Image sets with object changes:
Content starts
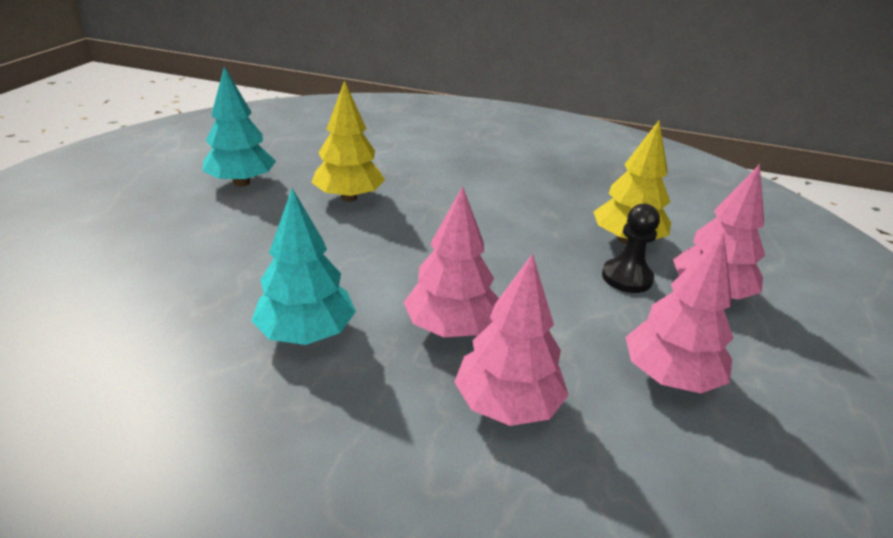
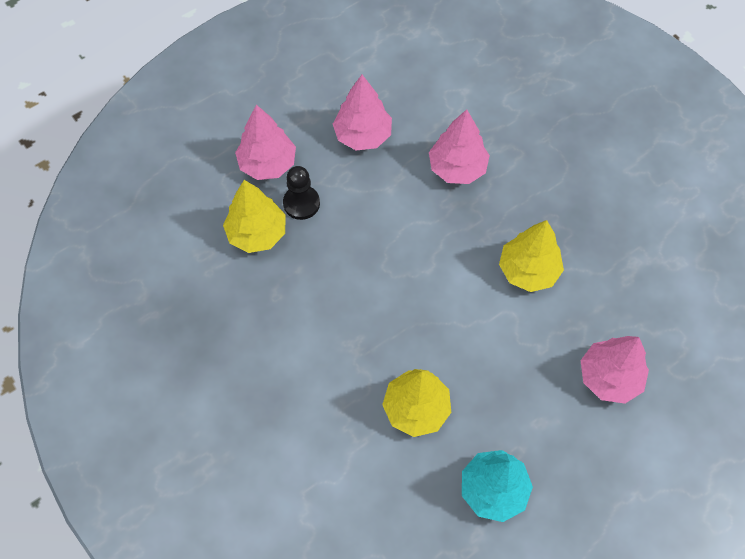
camera: 140 degrees left, 30 degrees up
(306, 333) = (528, 270): turquoise tree -> yellow tree
(451, 327) = (445, 228): pink tree -> pink tree (609, 377)

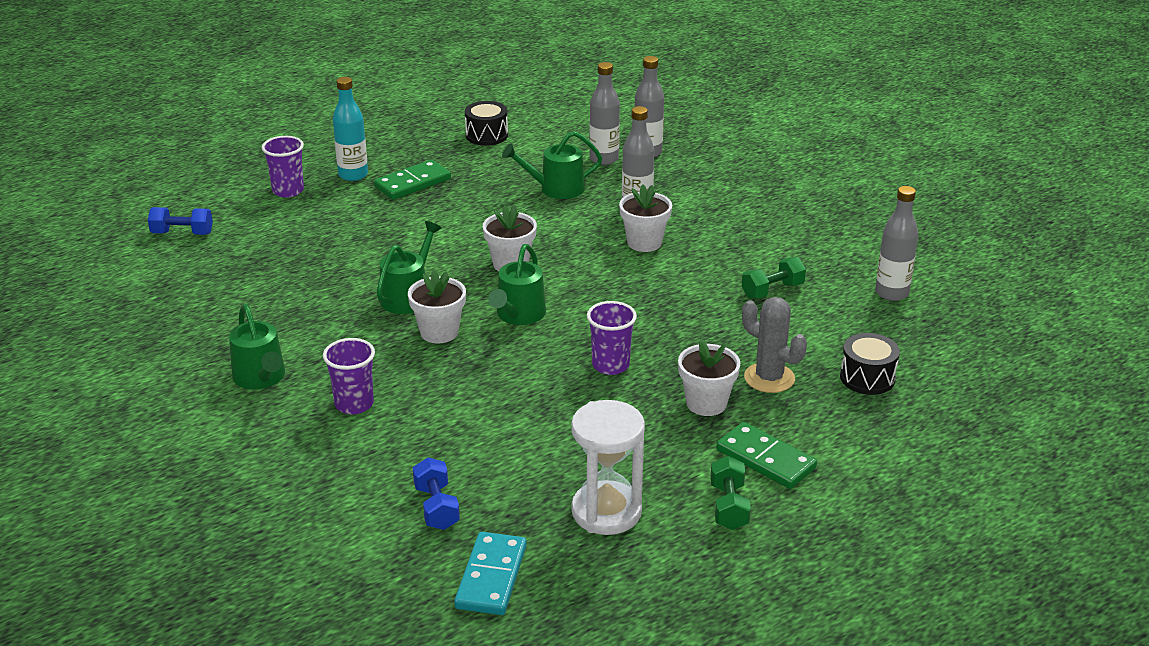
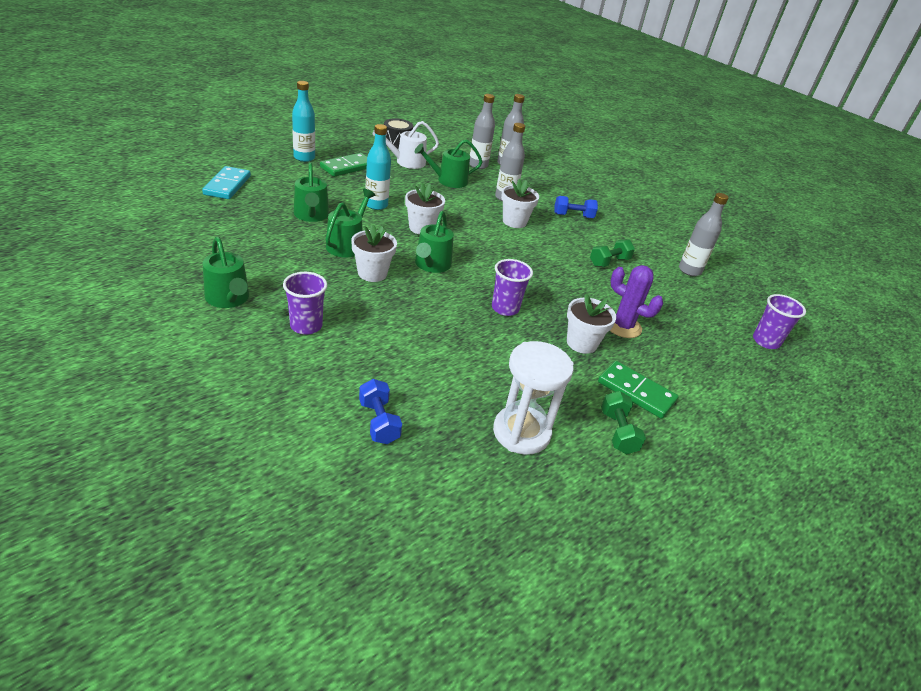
camera: 10 degrees left, 5 degrees up
(182, 233) = (173, 184): blue dumbbell -> blue dumbbell (573, 216)
(288, 191) = (256, 163): purple cup -> purple cup (766, 341)
(362, 260) = (311, 215): none -> green watering can
(450, 236) = (376, 205): none -> turquoise bottle
(491, 577) = (432, 493): turquoise domino -> turquoise domino (227, 185)
(498, 165) = (406, 162): none -> white watering can
(769, 378) = (622, 326): grey cactus -> purple cactus
(867, 378) = (691, 331): black drum -> none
Content ends
#### WHAT IS REQUIRED
What is needed is an exact output of the records above, with every picture left out.

#### TASK RESPONSE
camera: 140 degrees left, 30 degrees up
(306, 333) = (528, 270): turquoise tree -> yellow tree
(451, 327) = (445, 228): pink tree -> pink tree (609, 377)

camera: 10 degrees left, 5 degrees up
(182, 233) = (173, 184): blue dumbbell -> blue dumbbell (573, 216)
(288, 191) = (256, 163): purple cup -> purple cup (766, 341)
(362, 260) = (311, 215): none -> green watering can
(450, 236) = (376, 205): none -> turquoise bottle
(491, 577) = (432, 493): turquoise domino -> turquoise domino (227, 185)
(498, 165) = (406, 162): none -> white watering can
(769, 378) = (622, 326): grey cactus -> purple cactus
(867, 378) = (691, 331): black drum -> none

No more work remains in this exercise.